#### Required work
From the records below, print exactly the lines starting at the one containing "D1: diode (A MID, K VMID) -> none" and ending at the one containing "R16: 3.6k (AGND, MID) -> 3.6k (AGND, VMID)", ends included, and nothing else.

==== Records for this task

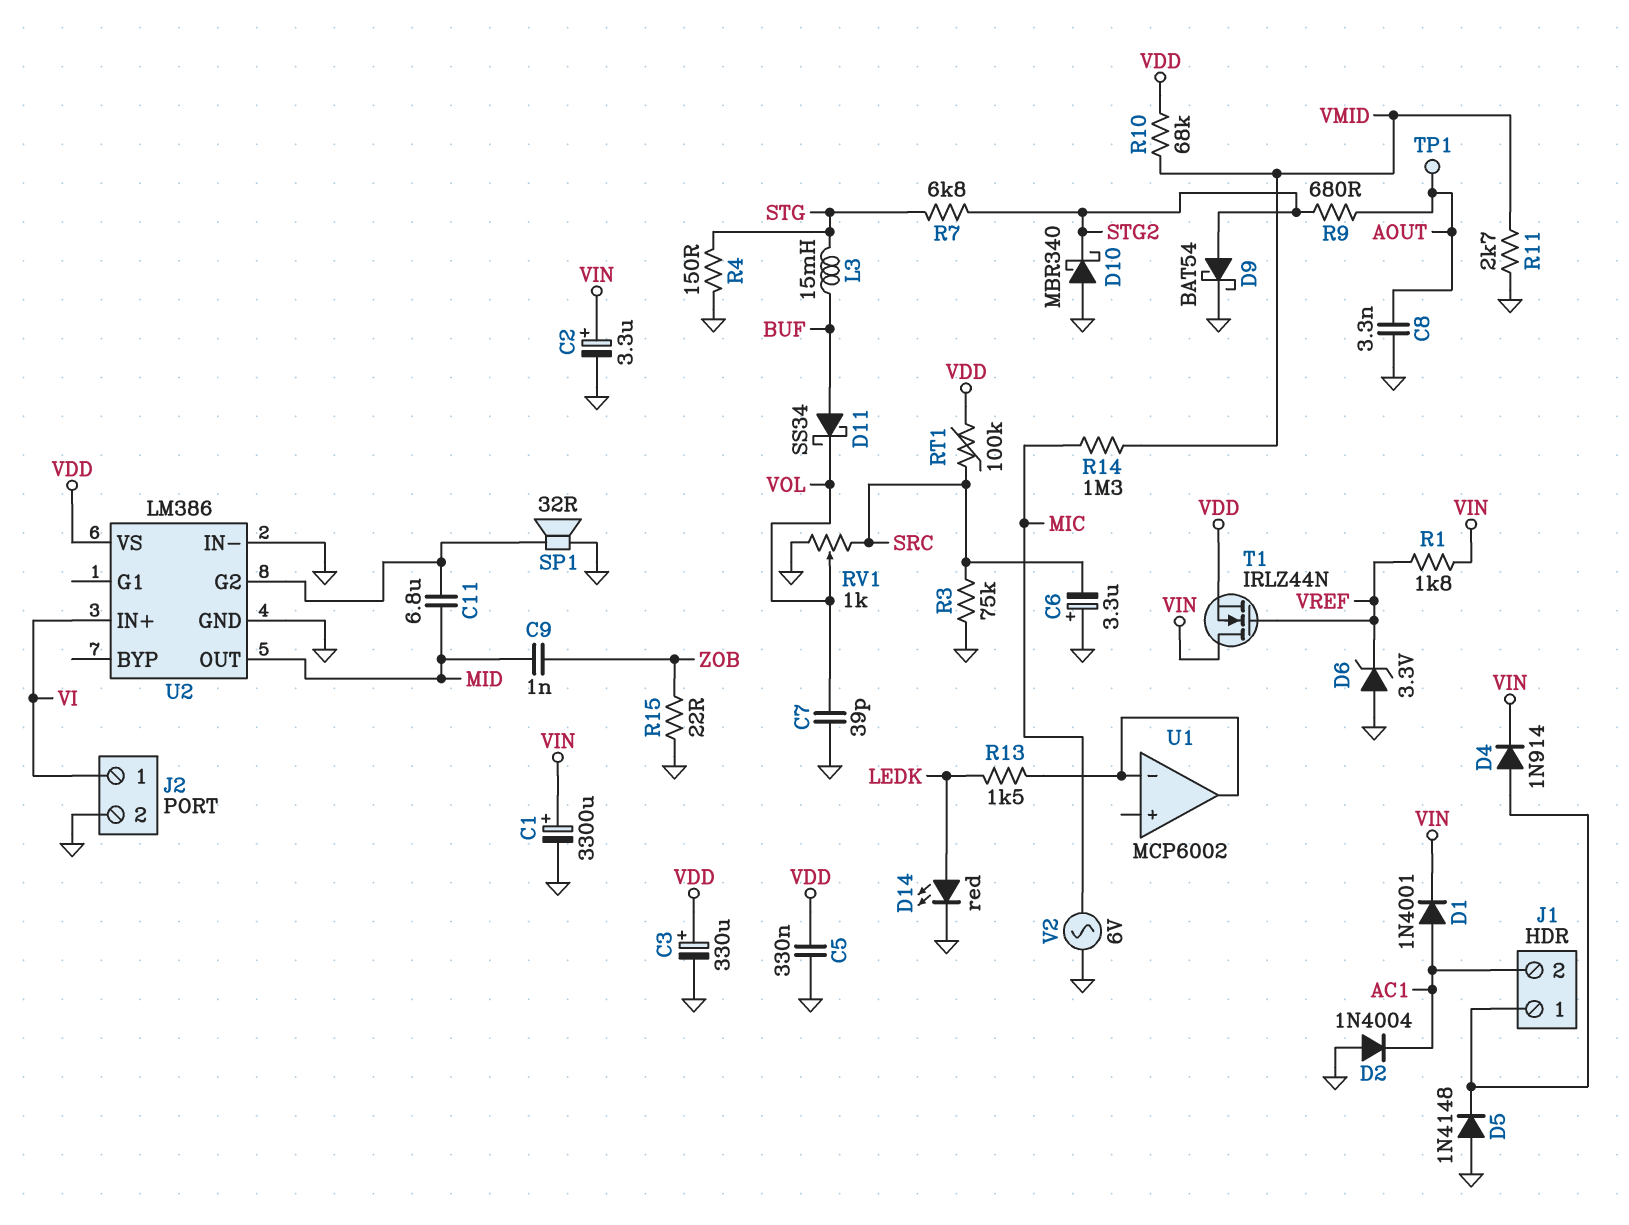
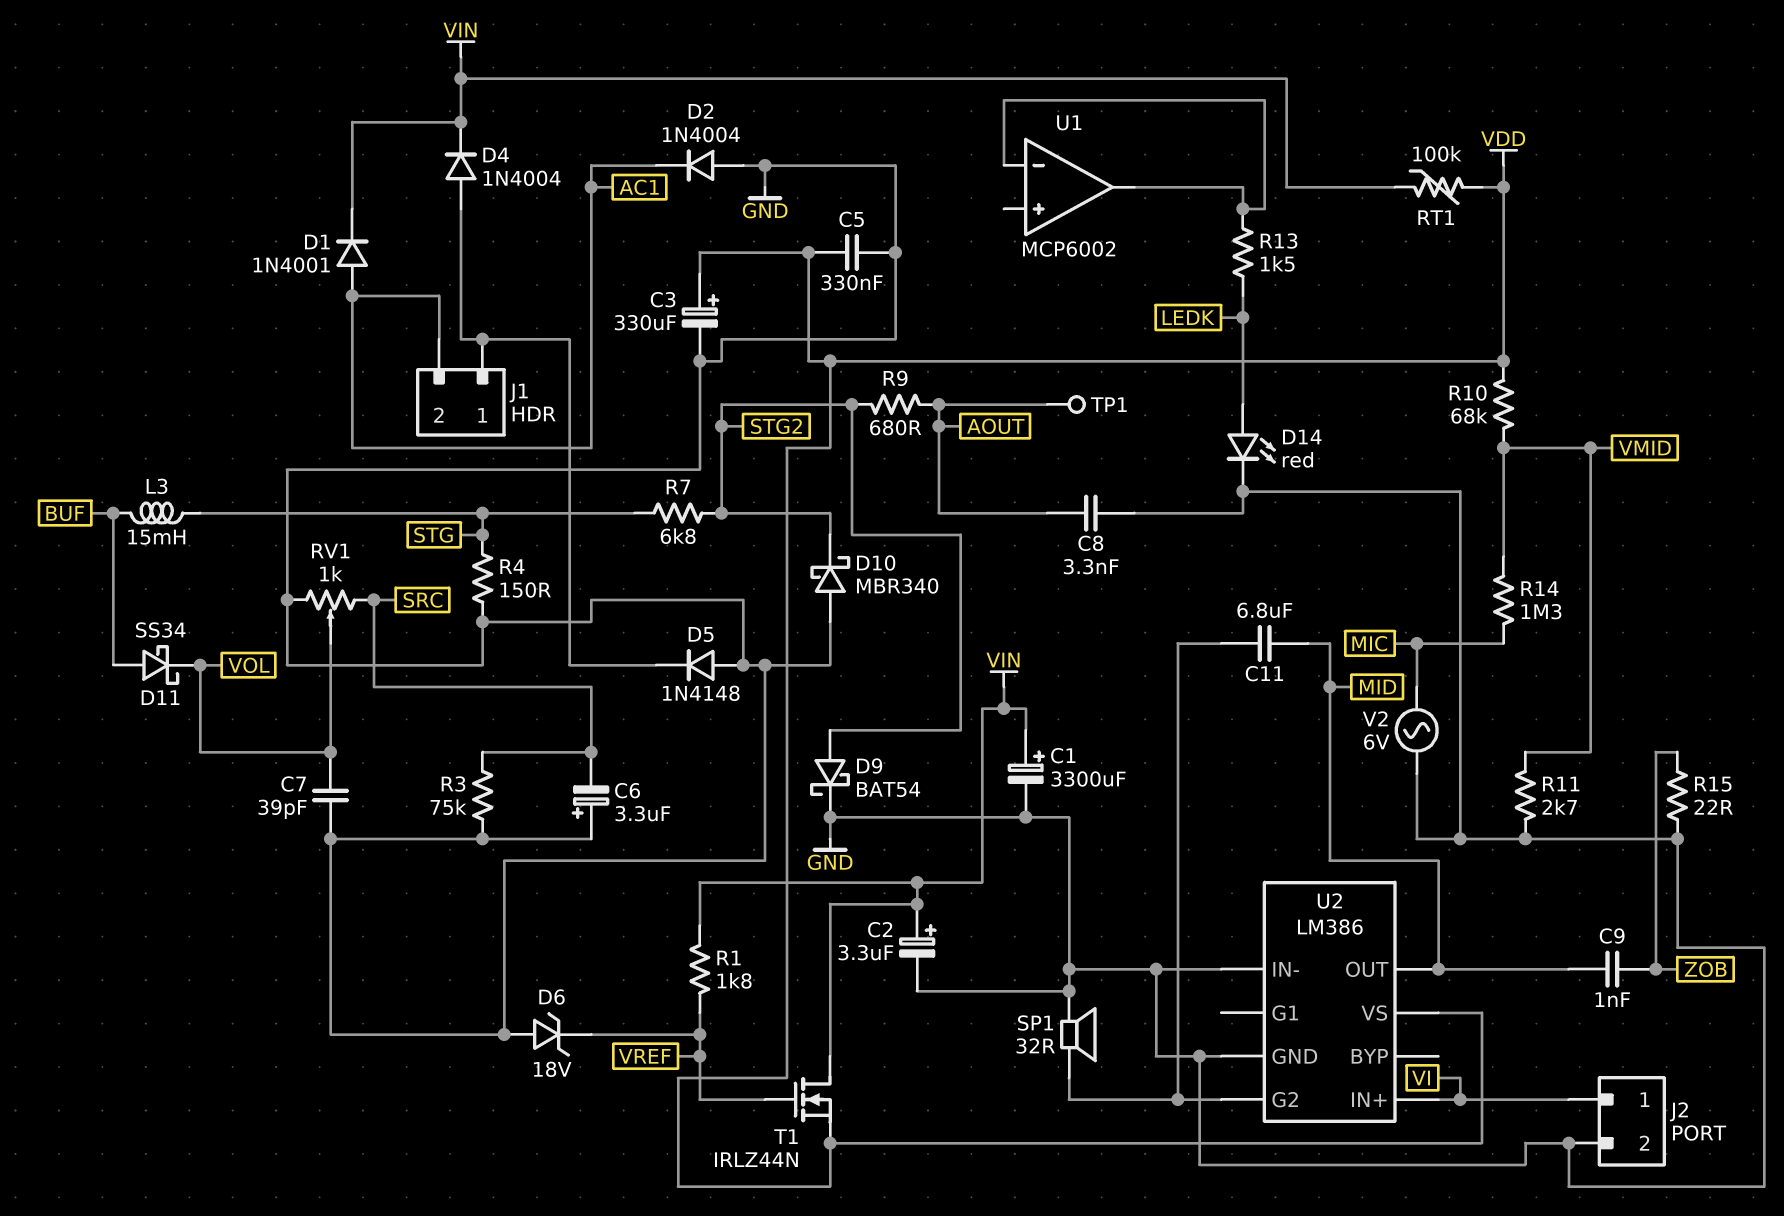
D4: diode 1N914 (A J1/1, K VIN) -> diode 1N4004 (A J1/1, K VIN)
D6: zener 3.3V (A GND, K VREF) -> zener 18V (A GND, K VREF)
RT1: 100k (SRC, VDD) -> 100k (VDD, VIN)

========
==== Records for this task

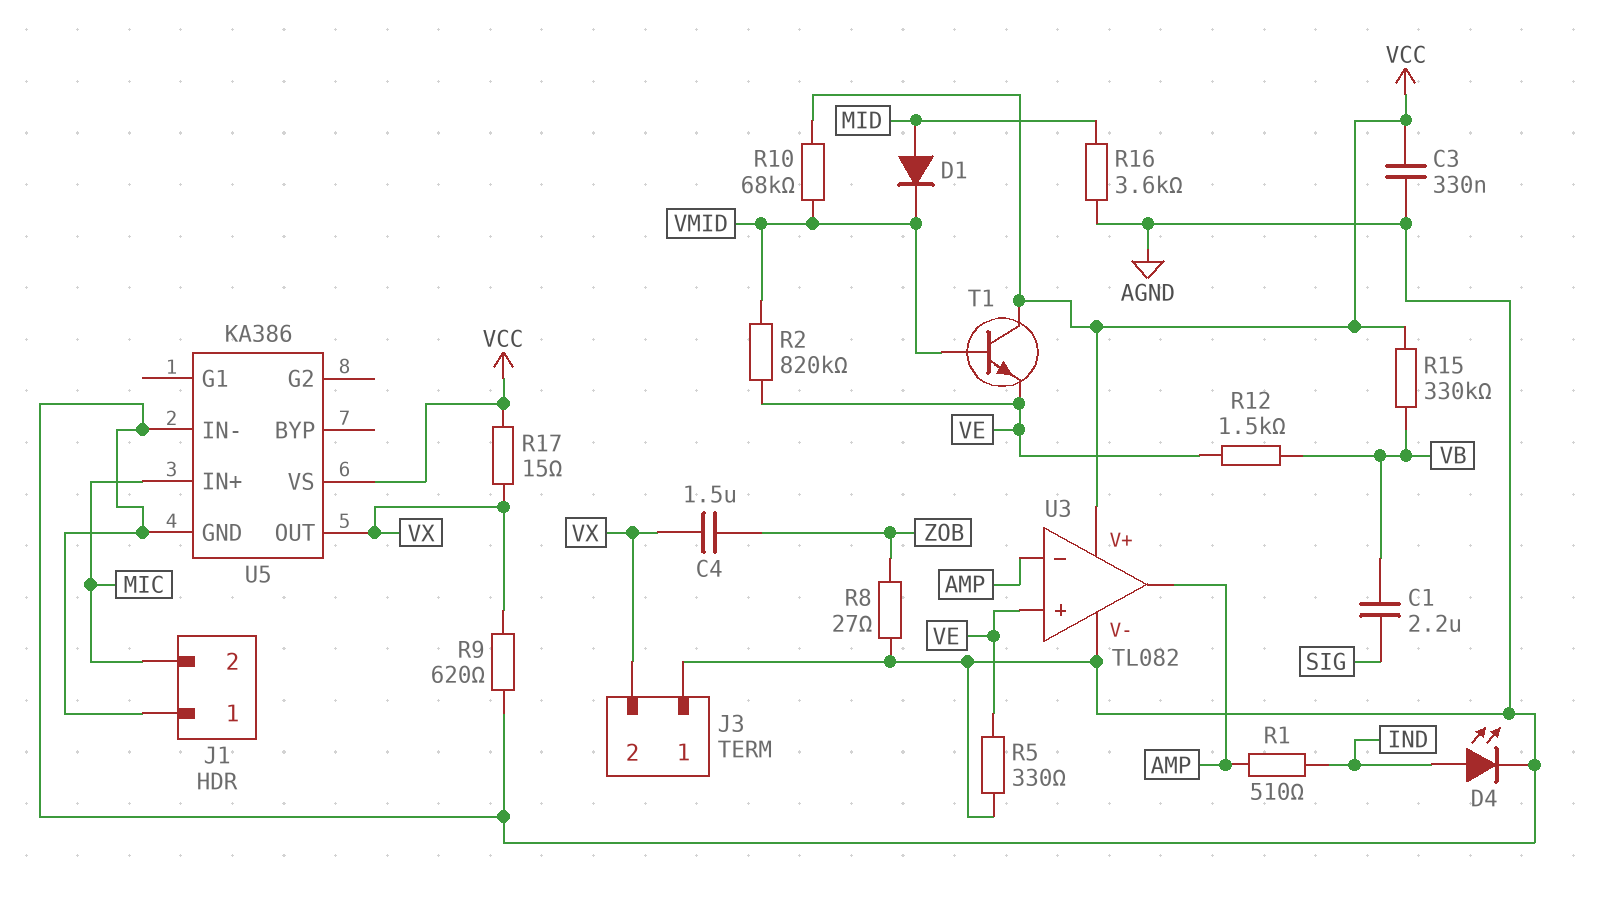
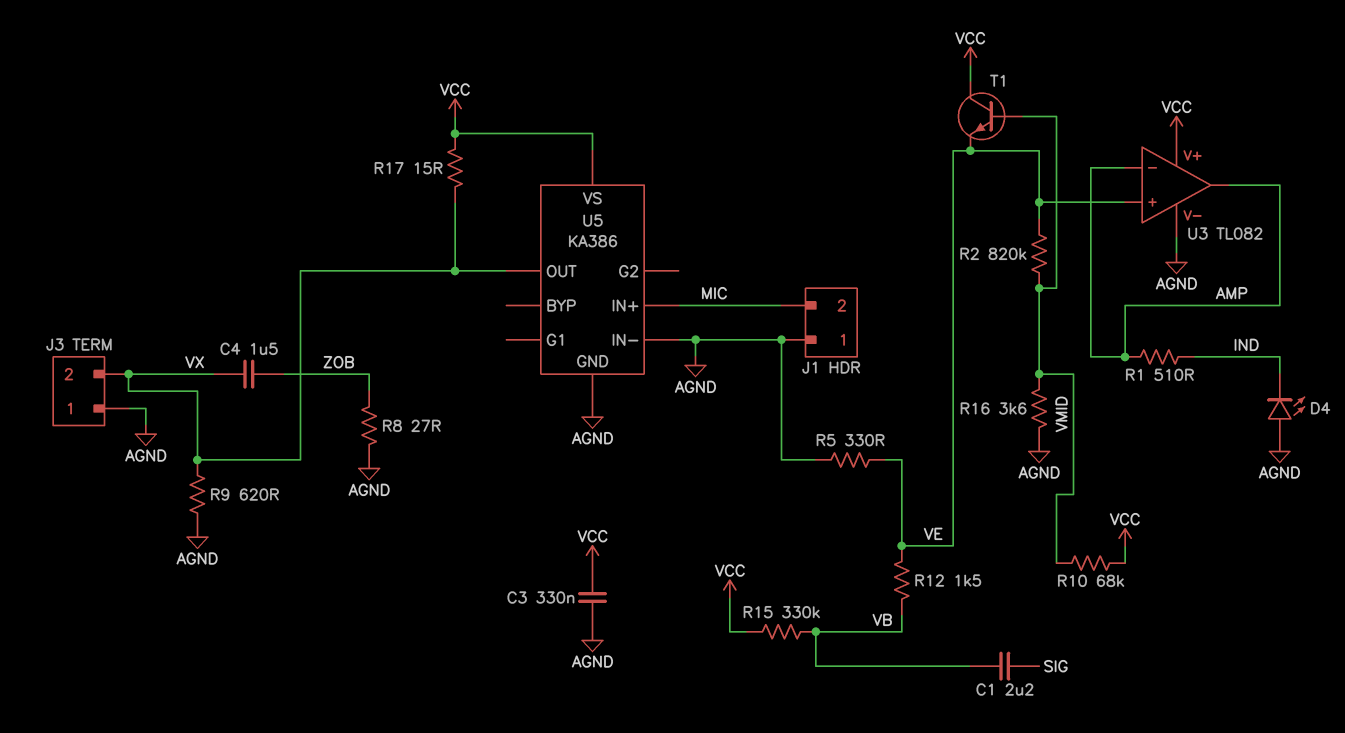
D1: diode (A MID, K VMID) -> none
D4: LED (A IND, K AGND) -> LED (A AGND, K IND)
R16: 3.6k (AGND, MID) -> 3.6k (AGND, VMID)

========

#### Result below
D1: diode (A MID, K VMID) -> none
D4: LED (A IND, K AGND) -> LED (A AGND, K IND)
R16: 3.6k (AGND, MID) -> 3.6k (AGND, VMID)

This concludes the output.